_Supplied material_.
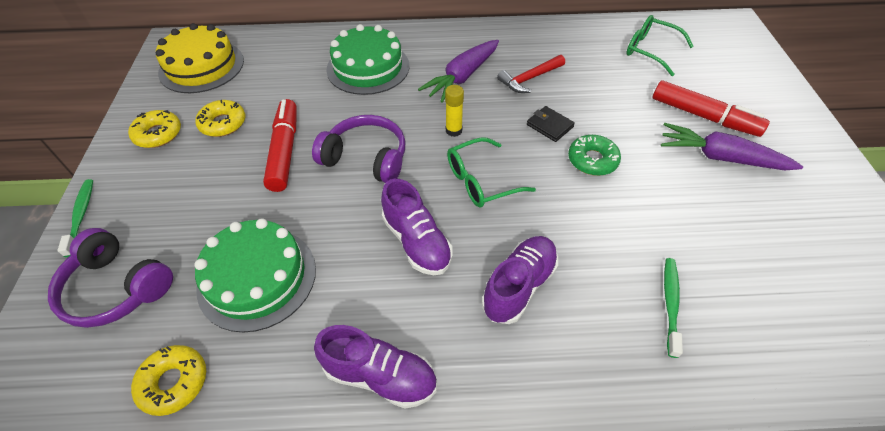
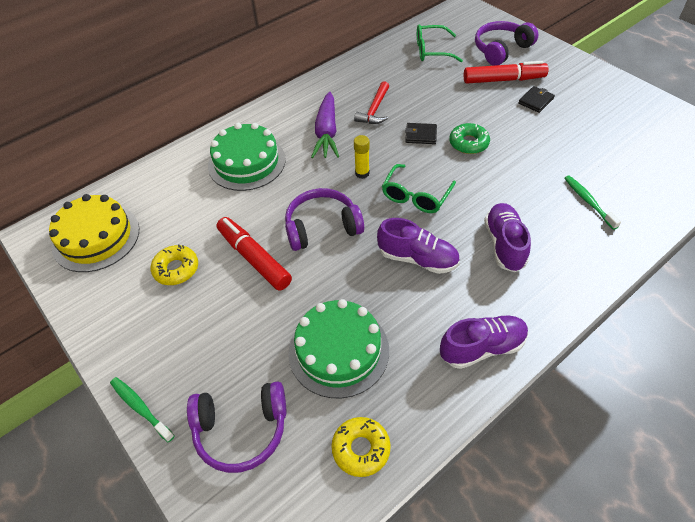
camera: 35 degrees left, 0 degrees up
yellow donut [128,110,181,148] -> none
purple carrot [661,123,803,170] -> black wallet [518,86,555,113]
none -> purple headphones [475,21,538,66]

_Your assignment_. First drop every picture, then print the data above exactly as it stands.

_Result of the task_.
camera: 35 degrees left, 0 degrees up
yellow donut [128,110,181,148] -> none
purple carrot [661,123,803,170] -> black wallet [518,86,555,113]
none -> purple headphones [475,21,538,66]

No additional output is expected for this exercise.